- [WORK REQUIRED]:
Please find every line of the listing below where "white" occurs and copy it.

———

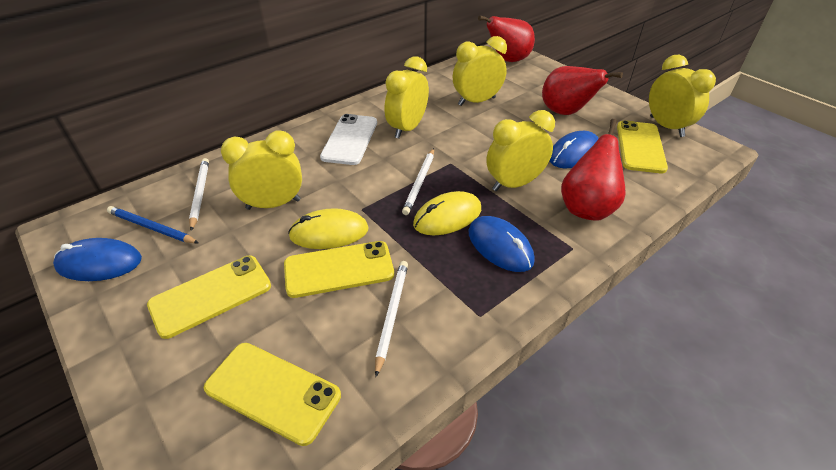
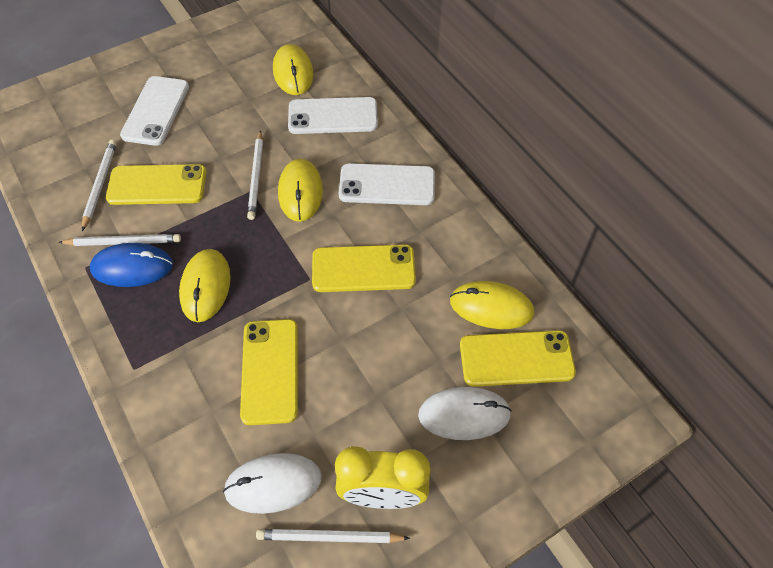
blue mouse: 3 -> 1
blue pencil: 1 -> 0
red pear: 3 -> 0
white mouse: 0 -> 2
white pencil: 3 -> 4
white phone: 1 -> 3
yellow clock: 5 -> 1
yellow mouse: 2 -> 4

———

- [ANSWER FOR THE TASK]:
white mouse: 0 -> 2
white pencil: 3 -> 4
white phone: 1 -> 3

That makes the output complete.